• SOURCE DATA:
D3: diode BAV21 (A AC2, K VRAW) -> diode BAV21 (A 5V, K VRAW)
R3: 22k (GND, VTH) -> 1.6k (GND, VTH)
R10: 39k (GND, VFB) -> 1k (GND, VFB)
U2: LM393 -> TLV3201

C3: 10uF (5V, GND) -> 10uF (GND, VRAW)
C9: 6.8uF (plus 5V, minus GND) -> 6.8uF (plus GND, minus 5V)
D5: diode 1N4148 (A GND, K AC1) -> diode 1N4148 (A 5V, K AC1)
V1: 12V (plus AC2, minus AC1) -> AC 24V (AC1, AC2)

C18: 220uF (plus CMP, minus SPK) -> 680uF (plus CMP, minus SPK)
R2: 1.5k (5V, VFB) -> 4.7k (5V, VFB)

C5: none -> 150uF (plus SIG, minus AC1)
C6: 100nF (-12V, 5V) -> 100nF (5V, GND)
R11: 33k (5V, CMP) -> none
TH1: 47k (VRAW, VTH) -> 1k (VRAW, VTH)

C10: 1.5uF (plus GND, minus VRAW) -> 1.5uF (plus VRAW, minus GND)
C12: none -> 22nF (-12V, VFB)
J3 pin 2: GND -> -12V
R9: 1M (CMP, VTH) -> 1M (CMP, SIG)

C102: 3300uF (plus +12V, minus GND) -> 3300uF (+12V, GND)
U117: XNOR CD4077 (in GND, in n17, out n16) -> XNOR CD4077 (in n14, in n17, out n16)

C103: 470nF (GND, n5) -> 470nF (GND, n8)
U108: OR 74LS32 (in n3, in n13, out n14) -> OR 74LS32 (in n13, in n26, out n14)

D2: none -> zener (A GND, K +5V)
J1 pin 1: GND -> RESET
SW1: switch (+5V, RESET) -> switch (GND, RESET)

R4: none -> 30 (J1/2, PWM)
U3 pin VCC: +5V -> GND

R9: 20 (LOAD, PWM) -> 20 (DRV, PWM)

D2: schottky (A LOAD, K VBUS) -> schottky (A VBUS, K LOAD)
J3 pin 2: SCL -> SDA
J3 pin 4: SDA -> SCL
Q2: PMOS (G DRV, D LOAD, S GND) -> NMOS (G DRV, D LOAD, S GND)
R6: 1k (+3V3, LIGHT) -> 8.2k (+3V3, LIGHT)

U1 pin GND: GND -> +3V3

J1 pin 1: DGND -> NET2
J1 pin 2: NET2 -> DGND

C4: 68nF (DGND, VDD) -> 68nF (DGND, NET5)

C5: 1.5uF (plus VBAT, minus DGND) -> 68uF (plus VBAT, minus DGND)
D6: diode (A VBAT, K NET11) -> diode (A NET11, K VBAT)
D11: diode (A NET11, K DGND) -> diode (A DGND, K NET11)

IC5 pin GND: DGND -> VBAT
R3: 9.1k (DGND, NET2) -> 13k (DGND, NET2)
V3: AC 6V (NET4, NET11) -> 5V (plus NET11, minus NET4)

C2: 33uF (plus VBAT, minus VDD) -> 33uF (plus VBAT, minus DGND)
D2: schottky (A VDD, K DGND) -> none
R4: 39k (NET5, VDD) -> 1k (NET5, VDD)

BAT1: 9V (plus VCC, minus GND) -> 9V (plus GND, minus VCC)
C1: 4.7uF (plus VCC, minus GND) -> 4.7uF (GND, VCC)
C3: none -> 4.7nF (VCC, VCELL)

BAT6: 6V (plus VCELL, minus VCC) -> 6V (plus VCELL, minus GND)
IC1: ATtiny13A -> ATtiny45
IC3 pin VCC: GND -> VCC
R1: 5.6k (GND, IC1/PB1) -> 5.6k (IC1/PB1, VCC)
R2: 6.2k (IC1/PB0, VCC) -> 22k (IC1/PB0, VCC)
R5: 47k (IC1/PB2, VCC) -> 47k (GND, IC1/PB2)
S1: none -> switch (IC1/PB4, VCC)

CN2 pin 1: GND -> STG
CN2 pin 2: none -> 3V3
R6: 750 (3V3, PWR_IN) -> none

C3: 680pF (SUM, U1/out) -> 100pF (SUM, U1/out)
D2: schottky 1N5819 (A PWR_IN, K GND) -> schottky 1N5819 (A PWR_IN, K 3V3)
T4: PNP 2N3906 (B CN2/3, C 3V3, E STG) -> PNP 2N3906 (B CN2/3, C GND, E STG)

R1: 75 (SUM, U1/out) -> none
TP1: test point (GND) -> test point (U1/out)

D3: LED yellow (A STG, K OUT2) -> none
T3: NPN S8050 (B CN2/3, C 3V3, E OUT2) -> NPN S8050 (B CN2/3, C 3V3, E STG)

• EXERCISE DESCRIPTION:
Exactly as they are written, print the entries again.

• YOUR RESPONSE:
D3: diode BAV21 (A AC2, K VRAW) -> diode BAV21 (A 5V, K VRAW)
R3: 22k (GND, VTH) -> 1.6k (GND, VTH)
R10: 39k (GND, VFB) -> 1k (GND, VFB)
U2: LM393 -> TLV3201

C3: 10uF (5V, GND) -> 10uF (GND, VRAW)
C9: 6.8uF (plus 5V, minus GND) -> 6.8uF (plus GND, minus 5V)
D5: diode 1N4148 (A GND, K AC1) -> diode 1N4148 (A 5V, K AC1)
V1: 12V (plus AC2, minus AC1) -> AC 24V (AC1, AC2)

C18: 220uF (plus CMP, minus SPK) -> 680uF (plus CMP, minus SPK)
R2: 1.5k (5V, VFB) -> 4.7k (5V, VFB)

C5: none -> 150uF (plus SIG, minus AC1)
C6: 100nF (-12V, 5V) -> 100nF (5V, GND)
R11: 33k (5V, CMP) -> none
TH1: 47k (VRAW, VTH) -> 1k (VRAW, VTH)

C10: 1.5uF (plus GND, minus VRAW) -> 1.5uF (plus VRAW, minus GND)
C12: none -> 22nF (-12V, VFB)
J3 pin 2: GND -> -12V
R9: 1M (CMP, VTH) -> 1M (CMP, SIG)

C102: 3300uF (plus +12V, minus GND) -> 3300uF (+12V, GND)
U117: XNOR CD4077 (in GND, in n17, out n16) -> XNOR CD4077 (in n14, in n17, out n16)

C103: 470nF (GND, n5) -> 470nF (GND, n8)
U108: OR 74LS32 (in n3, in n13, out n14) -> OR 74LS32 (in n13, in n26, out n14)

D2: none -> zener (A GND, K +5V)
J1 pin 1: GND -> RESET
SW1: switch (+5V, RESET) -> switch (GND, RESET)

R4: none -> 30 (J1/2, PWM)
U3 pin VCC: +5V -> GND

R9: 20 (LOAD, PWM) -> 20 (DRV, PWM)

D2: schottky (A LOAD, K VBUS) -> schottky (A VBUS, K LOAD)
J3 pin 2: SCL -> SDA
J3 pin 4: SDA -> SCL
Q2: PMOS (G DRV, D LOAD, S GND) -> NMOS (G DRV, D LOAD, S GND)
R6: 1k (+3V3, LIGHT) -> 8.2k (+3V3, LIGHT)

U1 pin GND: GND -> +3V3

J1 pin 1: DGND -> NET2
J1 pin 2: NET2 -> DGND

C4: 68nF (DGND, VDD) -> 68nF (DGND, NET5)

C5: 1.5uF (plus VBAT, minus DGND) -> 68uF (plus VBAT, minus DGND)
D6: diode (A VBAT, K NET11) -> diode (A NET11, K VBAT)
D11: diode (A NET11, K DGND) -> diode (A DGND, K NET11)

IC5 pin GND: DGND -> VBAT
R3: 9.1k (DGND, NET2) -> 13k (DGND, NET2)
V3: AC 6V (NET4, NET11) -> 5V (plus NET11, minus NET4)

C2: 33uF (plus VBAT, minus VDD) -> 33uF (plus VBAT, minus DGND)
D2: schottky (A VDD, K DGND) -> none
R4: 39k (NET5, VDD) -> 1k (NET5, VDD)

BAT1: 9V (plus VCC, minus GND) -> 9V (plus GND, minus VCC)
C1: 4.7uF (plus VCC, minus GND) -> 4.7uF (GND, VCC)
C3: none -> 4.7nF (VCC, VCELL)

BAT6: 6V (plus VCELL, minus VCC) -> 6V (plus VCELL, minus GND)
IC1: ATtiny13A -> ATtiny45
IC3 pin VCC: GND -> VCC
R1: 5.6k (GND, IC1/PB1) -> 5.6k (IC1/PB1, VCC)
R2: 6.2k (IC1/PB0, VCC) -> 22k (IC1/PB0, VCC)
R5: 47k (IC1/PB2, VCC) -> 47k (GND, IC1/PB2)
S1: none -> switch (IC1/PB4, VCC)

CN2 pin 1: GND -> STG
CN2 pin 2: none -> 3V3
R6: 750 (3V3, PWR_IN) -> none

C3: 680pF (SUM, U1/out) -> 100pF (SUM, U1/out)
D2: schottky 1N5819 (A PWR_IN, K GND) -> schottky 1N5819 (A PWR_IN, K 3V3)
T4: PNP 2N3906 (B CN2/3, C 3V3, E STG) -> PNP 2N3906 (B CN2/3, C GND, E STG)

R1: 75 (SUM, U1/out) -> none
TP1: test point (GND) -> test point (U1/out)

D3: LED yellow (A STG, K OUT2) -> none
T3: NPN S8050 (B CN2/3, C 3V3, E OUT2) -> NPN S8050 (B CN2/3, C 3V3, E STG)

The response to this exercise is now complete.